SUPPLIED ENTRIES
━━━━

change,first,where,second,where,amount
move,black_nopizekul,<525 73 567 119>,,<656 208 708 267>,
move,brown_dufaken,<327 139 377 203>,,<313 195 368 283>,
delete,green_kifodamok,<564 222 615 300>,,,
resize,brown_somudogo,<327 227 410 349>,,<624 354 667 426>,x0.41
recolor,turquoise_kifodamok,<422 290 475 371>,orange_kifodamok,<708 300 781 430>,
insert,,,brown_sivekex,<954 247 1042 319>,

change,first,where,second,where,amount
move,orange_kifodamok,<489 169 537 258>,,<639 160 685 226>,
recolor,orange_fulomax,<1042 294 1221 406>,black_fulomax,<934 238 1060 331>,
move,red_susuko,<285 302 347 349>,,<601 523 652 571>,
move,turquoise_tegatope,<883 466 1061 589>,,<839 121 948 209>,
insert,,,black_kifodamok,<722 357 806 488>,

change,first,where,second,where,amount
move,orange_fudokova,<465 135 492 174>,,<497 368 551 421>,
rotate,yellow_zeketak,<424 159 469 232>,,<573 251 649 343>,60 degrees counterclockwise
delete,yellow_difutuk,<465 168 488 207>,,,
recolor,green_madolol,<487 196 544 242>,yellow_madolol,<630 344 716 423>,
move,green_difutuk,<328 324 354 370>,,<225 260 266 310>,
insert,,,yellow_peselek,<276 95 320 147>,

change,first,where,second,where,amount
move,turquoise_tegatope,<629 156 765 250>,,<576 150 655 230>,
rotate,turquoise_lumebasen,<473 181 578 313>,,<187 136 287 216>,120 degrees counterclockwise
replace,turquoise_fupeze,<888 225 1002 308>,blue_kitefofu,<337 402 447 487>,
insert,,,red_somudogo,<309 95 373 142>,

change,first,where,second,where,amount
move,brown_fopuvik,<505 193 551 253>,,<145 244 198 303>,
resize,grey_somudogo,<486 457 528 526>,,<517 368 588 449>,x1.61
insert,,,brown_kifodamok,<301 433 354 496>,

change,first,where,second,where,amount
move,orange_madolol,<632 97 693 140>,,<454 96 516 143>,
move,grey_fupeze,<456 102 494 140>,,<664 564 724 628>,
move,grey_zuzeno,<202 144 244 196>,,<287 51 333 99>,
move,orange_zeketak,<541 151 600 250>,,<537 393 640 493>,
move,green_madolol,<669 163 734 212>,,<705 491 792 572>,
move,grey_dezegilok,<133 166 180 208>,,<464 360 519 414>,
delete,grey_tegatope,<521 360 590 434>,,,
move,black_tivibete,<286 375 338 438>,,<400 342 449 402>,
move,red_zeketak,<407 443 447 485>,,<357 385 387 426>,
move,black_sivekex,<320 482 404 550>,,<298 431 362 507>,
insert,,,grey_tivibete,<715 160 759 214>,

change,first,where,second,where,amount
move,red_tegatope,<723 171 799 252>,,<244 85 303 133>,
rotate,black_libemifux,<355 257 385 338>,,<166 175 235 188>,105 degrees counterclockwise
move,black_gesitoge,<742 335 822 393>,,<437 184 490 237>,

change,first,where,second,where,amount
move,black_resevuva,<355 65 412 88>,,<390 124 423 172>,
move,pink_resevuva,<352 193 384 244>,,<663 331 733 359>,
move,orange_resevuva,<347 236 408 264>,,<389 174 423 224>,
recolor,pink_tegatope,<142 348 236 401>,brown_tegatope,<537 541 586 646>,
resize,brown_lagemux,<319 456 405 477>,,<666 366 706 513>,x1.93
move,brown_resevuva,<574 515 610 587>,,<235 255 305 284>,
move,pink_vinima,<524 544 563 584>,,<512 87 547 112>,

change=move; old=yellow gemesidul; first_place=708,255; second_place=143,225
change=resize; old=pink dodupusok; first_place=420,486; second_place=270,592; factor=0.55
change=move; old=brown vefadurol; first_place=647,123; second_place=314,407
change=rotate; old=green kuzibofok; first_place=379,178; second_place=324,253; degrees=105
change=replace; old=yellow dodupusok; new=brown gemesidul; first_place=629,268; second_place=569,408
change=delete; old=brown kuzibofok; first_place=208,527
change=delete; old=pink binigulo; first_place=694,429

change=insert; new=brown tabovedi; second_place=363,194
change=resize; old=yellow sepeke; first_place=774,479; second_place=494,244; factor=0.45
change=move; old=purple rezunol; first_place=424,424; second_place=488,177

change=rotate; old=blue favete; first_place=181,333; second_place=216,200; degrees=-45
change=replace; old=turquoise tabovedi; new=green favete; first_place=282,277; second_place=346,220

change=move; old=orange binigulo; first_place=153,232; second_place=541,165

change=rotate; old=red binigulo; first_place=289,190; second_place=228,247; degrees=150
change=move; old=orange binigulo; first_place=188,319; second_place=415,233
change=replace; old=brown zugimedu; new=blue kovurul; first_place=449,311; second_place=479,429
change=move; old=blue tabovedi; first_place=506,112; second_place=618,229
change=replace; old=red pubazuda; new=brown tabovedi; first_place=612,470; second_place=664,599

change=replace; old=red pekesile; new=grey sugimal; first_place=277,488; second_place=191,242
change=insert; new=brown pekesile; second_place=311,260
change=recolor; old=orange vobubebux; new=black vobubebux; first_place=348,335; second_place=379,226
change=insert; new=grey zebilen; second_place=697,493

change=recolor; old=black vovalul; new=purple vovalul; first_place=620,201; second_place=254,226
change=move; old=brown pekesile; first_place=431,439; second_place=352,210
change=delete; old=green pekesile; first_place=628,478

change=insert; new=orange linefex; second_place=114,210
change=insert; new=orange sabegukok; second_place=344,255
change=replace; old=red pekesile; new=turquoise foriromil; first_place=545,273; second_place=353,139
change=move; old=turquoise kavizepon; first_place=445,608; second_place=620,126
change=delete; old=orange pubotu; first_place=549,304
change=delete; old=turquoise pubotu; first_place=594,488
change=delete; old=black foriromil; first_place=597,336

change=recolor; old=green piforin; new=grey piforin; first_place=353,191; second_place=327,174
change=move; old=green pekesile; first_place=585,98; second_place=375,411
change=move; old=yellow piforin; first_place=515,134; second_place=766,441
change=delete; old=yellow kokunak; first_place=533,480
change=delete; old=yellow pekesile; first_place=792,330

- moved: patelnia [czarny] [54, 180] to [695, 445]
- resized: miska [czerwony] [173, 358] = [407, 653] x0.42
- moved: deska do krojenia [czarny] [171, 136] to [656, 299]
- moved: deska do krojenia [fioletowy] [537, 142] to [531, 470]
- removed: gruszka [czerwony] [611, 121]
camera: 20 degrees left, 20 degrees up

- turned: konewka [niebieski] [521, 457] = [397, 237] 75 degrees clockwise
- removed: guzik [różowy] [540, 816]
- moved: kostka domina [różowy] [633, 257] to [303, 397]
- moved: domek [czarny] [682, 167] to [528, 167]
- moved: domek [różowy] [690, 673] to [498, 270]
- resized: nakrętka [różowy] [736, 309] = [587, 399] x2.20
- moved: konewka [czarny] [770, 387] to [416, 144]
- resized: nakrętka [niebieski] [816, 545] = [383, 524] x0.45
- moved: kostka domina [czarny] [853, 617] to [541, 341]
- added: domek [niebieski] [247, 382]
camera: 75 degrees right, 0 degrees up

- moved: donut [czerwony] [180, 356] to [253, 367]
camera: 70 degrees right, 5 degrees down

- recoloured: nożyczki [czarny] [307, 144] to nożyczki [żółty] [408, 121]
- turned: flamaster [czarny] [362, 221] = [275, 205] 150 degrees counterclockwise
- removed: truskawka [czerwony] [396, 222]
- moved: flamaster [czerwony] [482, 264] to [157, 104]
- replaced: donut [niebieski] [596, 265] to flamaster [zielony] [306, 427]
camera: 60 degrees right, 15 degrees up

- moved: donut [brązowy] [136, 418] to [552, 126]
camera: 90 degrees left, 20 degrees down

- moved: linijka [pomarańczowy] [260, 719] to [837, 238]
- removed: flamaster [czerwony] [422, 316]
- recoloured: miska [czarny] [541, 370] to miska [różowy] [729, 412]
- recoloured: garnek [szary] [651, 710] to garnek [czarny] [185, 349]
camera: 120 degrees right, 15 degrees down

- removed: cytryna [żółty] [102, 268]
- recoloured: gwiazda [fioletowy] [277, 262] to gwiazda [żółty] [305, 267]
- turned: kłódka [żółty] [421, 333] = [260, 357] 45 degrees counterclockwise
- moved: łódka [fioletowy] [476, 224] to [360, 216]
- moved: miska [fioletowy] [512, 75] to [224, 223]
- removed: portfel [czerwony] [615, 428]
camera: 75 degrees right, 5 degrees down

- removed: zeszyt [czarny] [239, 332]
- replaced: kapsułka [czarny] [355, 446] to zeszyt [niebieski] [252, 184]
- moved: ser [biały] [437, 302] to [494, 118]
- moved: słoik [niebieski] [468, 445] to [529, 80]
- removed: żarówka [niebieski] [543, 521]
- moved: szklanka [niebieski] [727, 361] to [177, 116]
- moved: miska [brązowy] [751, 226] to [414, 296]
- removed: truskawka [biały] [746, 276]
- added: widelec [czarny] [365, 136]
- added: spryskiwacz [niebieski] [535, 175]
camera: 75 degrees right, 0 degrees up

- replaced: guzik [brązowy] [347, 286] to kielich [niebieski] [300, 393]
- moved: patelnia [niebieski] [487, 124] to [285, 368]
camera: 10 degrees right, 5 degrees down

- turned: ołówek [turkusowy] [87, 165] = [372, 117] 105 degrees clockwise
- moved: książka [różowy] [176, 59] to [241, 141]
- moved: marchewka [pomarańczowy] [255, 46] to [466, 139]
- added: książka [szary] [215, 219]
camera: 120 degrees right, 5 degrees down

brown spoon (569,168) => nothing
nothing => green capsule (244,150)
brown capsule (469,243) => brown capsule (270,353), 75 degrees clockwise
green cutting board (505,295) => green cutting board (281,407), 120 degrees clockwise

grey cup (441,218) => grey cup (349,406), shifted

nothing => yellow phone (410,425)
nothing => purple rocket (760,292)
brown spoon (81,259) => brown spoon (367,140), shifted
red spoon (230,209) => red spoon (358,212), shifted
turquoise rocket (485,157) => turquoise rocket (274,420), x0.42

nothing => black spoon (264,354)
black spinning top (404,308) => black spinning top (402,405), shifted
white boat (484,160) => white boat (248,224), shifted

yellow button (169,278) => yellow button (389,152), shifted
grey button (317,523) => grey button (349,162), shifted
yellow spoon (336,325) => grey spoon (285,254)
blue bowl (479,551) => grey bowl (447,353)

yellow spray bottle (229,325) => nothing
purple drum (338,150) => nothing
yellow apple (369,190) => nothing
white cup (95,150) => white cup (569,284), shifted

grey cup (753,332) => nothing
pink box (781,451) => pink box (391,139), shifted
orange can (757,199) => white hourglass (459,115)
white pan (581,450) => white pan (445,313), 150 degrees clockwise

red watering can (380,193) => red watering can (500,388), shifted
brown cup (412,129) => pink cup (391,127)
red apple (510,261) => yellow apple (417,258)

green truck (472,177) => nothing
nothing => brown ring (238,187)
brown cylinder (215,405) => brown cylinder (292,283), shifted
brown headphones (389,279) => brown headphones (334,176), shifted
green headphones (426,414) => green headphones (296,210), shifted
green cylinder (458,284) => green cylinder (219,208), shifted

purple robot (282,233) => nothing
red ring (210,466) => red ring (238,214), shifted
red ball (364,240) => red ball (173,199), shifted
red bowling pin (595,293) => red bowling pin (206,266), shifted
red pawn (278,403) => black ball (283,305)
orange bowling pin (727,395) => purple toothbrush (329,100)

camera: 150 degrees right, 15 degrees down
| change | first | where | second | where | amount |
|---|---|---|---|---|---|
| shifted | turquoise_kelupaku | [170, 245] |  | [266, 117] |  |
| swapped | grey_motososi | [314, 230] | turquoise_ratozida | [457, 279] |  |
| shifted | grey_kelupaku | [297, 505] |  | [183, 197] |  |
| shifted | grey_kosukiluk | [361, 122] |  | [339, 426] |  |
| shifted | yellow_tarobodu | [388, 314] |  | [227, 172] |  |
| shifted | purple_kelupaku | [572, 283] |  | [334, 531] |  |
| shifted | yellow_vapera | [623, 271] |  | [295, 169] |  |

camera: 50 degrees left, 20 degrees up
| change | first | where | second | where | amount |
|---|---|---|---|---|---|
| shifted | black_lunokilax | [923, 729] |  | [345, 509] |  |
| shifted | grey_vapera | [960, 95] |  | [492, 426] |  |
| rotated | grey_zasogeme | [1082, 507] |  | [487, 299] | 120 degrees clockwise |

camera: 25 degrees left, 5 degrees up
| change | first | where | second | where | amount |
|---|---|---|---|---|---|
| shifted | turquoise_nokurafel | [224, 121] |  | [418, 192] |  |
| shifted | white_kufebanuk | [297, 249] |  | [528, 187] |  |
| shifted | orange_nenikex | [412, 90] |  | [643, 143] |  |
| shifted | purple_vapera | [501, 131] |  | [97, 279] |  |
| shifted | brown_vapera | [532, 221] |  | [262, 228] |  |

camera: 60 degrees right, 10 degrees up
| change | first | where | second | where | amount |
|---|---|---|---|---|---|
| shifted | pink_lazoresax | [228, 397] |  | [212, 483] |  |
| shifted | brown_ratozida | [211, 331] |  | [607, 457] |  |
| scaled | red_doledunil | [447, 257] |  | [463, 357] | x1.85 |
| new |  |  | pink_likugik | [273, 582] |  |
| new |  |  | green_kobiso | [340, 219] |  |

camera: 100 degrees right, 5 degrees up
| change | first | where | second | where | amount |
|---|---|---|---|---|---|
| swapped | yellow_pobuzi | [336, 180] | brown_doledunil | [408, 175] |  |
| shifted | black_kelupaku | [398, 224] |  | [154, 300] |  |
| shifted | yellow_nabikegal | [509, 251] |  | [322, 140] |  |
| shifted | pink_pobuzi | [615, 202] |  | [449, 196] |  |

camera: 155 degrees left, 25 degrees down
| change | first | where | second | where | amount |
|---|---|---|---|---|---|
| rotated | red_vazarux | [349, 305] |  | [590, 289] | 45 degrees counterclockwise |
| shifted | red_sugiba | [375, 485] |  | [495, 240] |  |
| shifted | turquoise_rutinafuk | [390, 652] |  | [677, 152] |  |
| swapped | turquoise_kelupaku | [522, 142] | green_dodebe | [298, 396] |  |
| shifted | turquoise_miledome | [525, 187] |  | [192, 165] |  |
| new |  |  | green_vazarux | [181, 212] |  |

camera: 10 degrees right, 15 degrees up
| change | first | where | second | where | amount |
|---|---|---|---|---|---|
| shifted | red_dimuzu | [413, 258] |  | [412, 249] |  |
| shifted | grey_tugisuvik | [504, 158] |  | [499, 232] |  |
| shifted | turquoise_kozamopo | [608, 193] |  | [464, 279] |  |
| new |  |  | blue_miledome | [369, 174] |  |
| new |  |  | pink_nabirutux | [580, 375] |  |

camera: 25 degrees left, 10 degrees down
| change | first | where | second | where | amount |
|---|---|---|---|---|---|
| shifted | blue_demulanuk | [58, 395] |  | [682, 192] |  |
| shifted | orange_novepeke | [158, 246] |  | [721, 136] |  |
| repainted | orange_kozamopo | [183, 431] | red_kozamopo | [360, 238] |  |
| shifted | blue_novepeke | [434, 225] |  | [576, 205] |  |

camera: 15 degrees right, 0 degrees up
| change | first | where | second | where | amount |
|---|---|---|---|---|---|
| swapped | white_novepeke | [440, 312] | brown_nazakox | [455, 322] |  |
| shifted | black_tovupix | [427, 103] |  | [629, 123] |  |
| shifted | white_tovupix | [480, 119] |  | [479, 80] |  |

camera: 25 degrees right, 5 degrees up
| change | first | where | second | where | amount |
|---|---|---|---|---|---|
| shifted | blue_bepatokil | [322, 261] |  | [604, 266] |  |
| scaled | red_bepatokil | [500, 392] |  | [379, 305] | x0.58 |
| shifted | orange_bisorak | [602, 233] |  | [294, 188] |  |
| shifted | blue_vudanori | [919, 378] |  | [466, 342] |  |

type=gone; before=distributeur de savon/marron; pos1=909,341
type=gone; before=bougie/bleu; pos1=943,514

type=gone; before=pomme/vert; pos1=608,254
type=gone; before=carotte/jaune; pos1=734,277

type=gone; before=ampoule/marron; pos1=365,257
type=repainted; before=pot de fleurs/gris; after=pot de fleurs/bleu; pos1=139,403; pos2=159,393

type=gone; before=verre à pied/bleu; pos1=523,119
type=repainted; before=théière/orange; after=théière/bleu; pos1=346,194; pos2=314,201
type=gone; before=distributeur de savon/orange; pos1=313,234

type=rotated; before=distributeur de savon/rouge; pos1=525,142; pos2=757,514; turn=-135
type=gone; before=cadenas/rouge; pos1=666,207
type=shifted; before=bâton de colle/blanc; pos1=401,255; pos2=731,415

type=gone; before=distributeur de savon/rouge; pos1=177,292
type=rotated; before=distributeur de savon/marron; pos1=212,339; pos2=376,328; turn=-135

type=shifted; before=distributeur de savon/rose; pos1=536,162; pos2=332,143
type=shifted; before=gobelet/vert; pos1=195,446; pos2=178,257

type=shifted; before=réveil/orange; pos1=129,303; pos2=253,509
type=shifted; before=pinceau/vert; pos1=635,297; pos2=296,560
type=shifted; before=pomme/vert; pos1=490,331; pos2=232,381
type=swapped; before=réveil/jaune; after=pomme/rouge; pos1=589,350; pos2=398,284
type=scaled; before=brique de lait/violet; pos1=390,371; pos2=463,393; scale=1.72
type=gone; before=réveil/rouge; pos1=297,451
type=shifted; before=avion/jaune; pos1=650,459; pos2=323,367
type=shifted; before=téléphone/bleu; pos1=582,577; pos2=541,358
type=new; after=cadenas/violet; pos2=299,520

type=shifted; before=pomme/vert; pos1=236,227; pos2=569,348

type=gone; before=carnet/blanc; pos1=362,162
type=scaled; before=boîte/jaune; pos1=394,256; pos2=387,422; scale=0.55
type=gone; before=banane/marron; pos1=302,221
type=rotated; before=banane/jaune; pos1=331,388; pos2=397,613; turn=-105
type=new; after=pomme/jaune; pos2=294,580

━━━━

TRY IT
Find where the line with "shifted | yellow_tarobodu" sits in the material above, then copy exactly from it through the line with "shifted | purple_kelupaku". Add no other line.

REPLY
| shifted | yellow_tarobodu | [388, 314] |  | [227, 172] |  |
| shifted | purple_kelupaku | [572, 283] |  | [334, 531] |  |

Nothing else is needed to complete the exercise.